About this task
Write every entry out again exactly, please, and skip the pictures.

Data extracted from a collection
▼

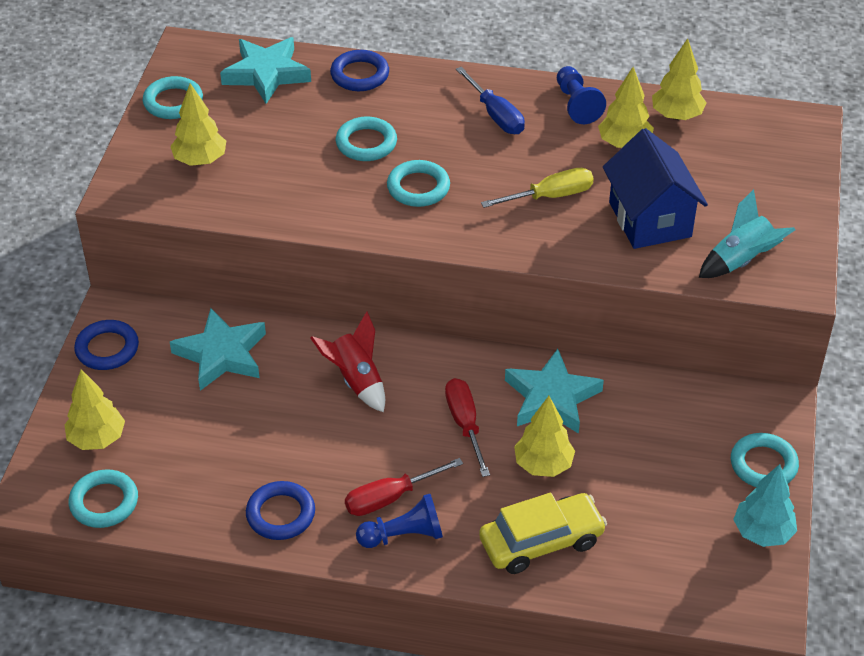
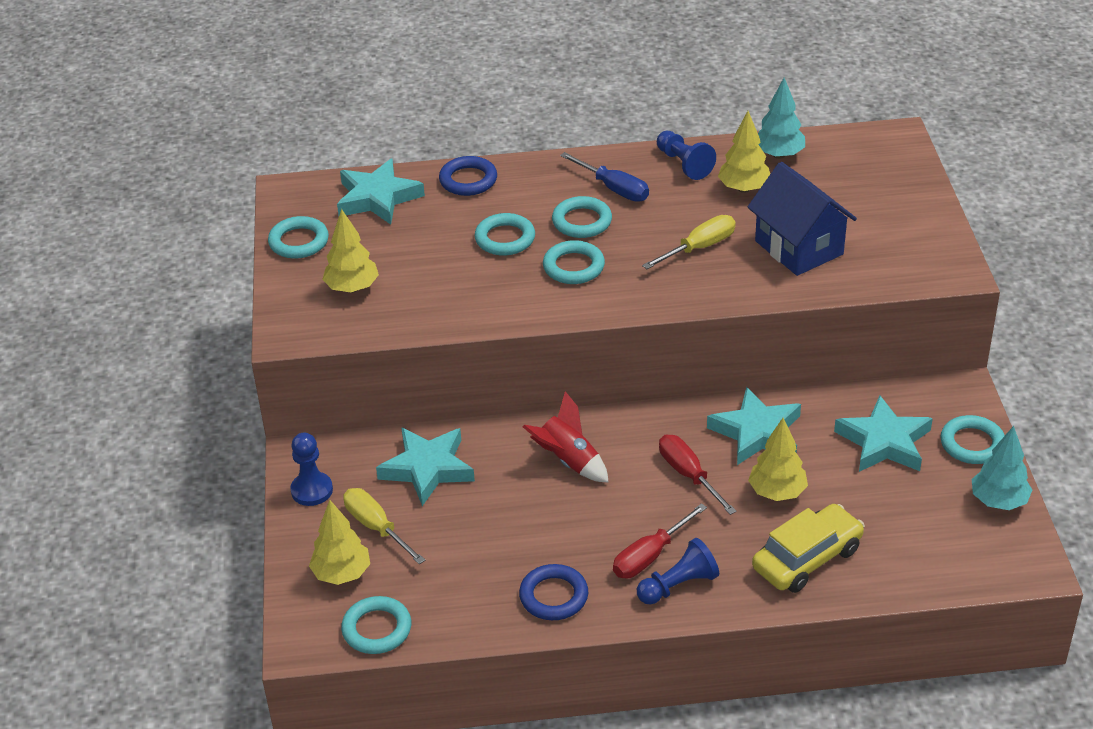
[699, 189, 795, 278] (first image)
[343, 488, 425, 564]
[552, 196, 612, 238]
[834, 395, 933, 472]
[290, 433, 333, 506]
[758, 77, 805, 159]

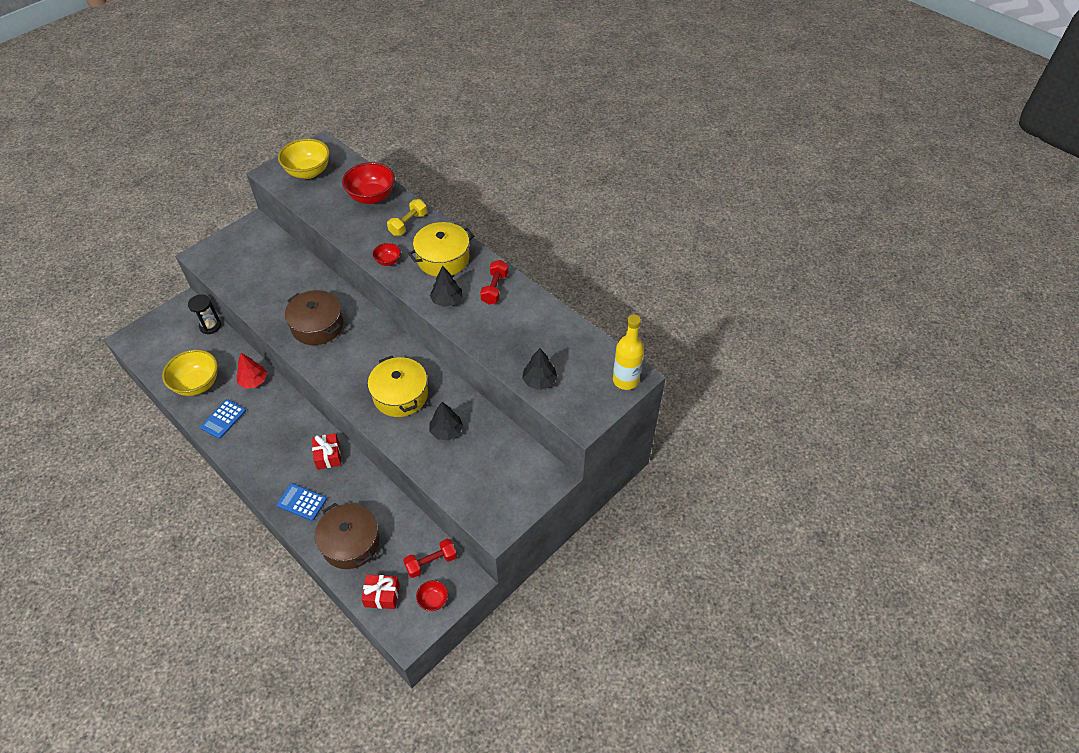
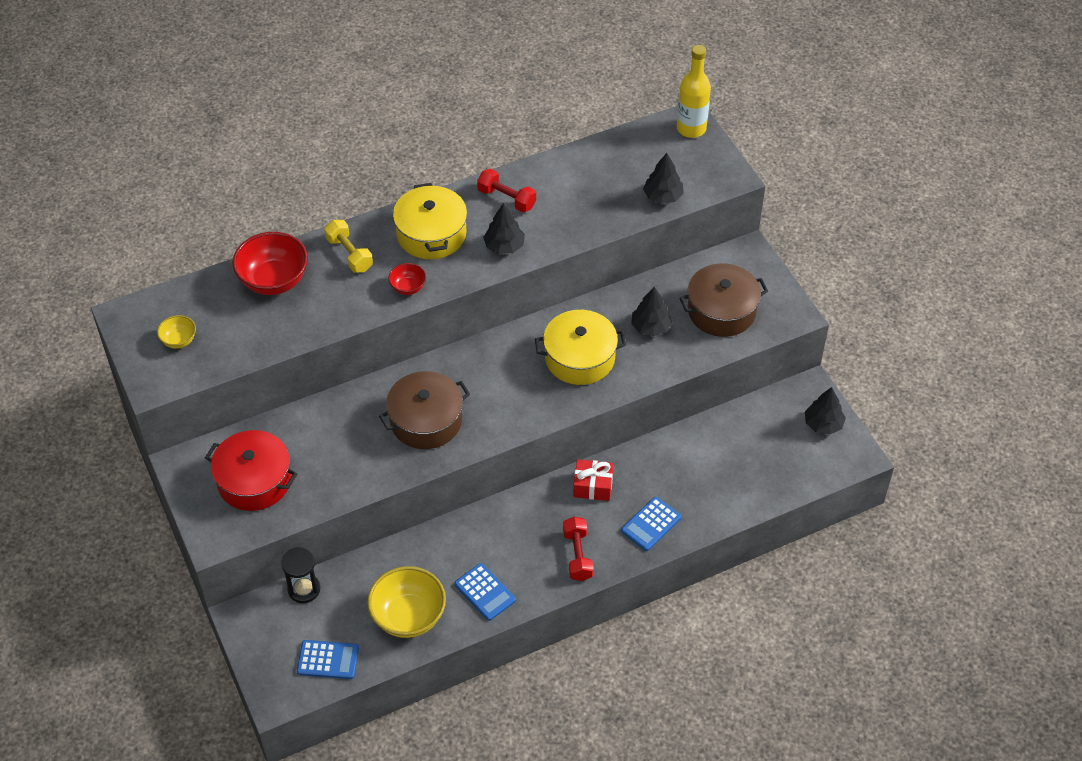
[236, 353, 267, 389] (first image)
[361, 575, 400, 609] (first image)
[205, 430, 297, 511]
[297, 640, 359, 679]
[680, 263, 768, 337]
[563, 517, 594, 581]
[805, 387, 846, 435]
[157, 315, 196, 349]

▲

Response area
[699, 189, 795, 278] (first image)
[343, 488, 425, 564]
[552, 196, 612, 238]
[834, 395, 933, 472]
[290, 433, 333, 506]
[758, 77, 805, 159]

[236, 353, 267, 389] (first image)
[361, 575, 400, 609] (first image)
[205, 430, 297, 511]
[297, 640, 359, 679]
[680, 263, 768, 337]
[563, 517, 594, 581]
[805, 387, 846, 435]
[157, 315, 196, 349]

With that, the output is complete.